(Records to use begins)
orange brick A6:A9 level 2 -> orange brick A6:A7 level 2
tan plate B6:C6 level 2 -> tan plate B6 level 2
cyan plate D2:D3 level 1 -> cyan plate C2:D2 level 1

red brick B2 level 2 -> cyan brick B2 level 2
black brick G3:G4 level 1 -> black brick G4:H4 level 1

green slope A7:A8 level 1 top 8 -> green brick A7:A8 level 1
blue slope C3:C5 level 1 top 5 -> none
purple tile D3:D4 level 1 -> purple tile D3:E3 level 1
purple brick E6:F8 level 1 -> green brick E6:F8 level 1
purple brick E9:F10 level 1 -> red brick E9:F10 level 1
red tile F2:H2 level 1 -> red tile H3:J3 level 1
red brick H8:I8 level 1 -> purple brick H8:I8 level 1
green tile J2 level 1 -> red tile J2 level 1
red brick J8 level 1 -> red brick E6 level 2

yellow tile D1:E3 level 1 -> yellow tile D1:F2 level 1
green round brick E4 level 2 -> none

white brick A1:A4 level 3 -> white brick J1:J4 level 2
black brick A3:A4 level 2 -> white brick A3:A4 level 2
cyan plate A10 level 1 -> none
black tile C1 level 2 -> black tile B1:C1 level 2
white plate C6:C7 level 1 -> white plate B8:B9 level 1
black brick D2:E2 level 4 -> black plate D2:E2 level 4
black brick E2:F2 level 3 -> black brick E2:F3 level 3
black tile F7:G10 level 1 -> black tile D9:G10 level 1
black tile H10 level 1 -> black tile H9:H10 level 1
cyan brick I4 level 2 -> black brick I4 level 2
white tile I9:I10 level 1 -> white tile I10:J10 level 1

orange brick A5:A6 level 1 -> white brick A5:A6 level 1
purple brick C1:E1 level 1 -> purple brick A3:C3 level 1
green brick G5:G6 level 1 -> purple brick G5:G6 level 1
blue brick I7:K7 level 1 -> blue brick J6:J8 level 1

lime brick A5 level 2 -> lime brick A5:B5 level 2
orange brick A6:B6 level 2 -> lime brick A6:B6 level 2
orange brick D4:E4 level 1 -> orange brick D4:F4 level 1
(Records to use ends)
> Exercise description
Transcribe every line above, character for character.

> Your solution
orange brick A6:A9 level 2 -> orange brick A6:A7 level 2
tan plate B6:C6 level 2 -> tan plate B6 level 2
cyan plate D2:D3 level 1 -> cyan plate C2:D2 level 1

red brick B2 level 2 -> cyan brick B2 level 2
black brick G3:G4 level 1 -> black brick G4:H4 level 1

green slope A7:A8 level 1 top 8 -> green brick A7:A8 level 1
blue slope C3:C5 level 1 top 5 -> none
purple tile D3:D4 level 1 -> purple tile D3:E3 level 1
purple brick E6:F8 level 1 -> green brick E6:F8 level 1
purple brick E9:F10 level 1 -> red brick E9:F10 level 1
red tile F2:H2 level 1 -> red tile H3:J3 level 1
red brick H8:I8 level 1 -> purple brick H8:I8 level 1
green tile J2 level 1 -> red tile J2 level 1
red brick J8 level 1 -> red brick E6 level 2

yellow tile D1:E3 level 1 -> yellow tile D1:F2 level 1
green round brick E4 level 2 -> none

white brick A1:A4 level 3 -> white brick J1:J4 level 2
black brick A3:A4 level 2 -> white brick A3:A4 level 2
cyan plate A10 level 1 -> none
black tile C1 level 2 -> black tile B1:C1 level 2
white plate C6:C7 level 1 -> white plate B8:B9 level 1
black brick D2:E2 level 4 -> black plate D2:E2 level 4
black brick E2:F2 level 3 -> black brick E2:F3 level 3
black tile F7:G10 level 1 -> black tile D9:G10 level 1
black tile H10 level 1 -> black tile H9:H10 level 1
cyan brick I4 level 2 -> black brick I4 level 2
white tile I9:I10 level 1 -> white tile I10:J10 level 1

orange brick A5:A6 level 1 -> white brick A5:A6 level 1
purple brick C1:E1 level 1 -> purple brick A3:C3 level 1
green brick G5:G6 level 1 -> purple brick G5:G6 level 1
blue brick I7:K7 level 1 -> blue brick J6:J8 level 1

lime brick A5 level 2 -> lime brick A5:B5 level 2
orange brick A6:B6 level 2 -> lime brick A6:B6 level 2
orange brick D4:E4 level 1 -> orange brick D4:F4 level 1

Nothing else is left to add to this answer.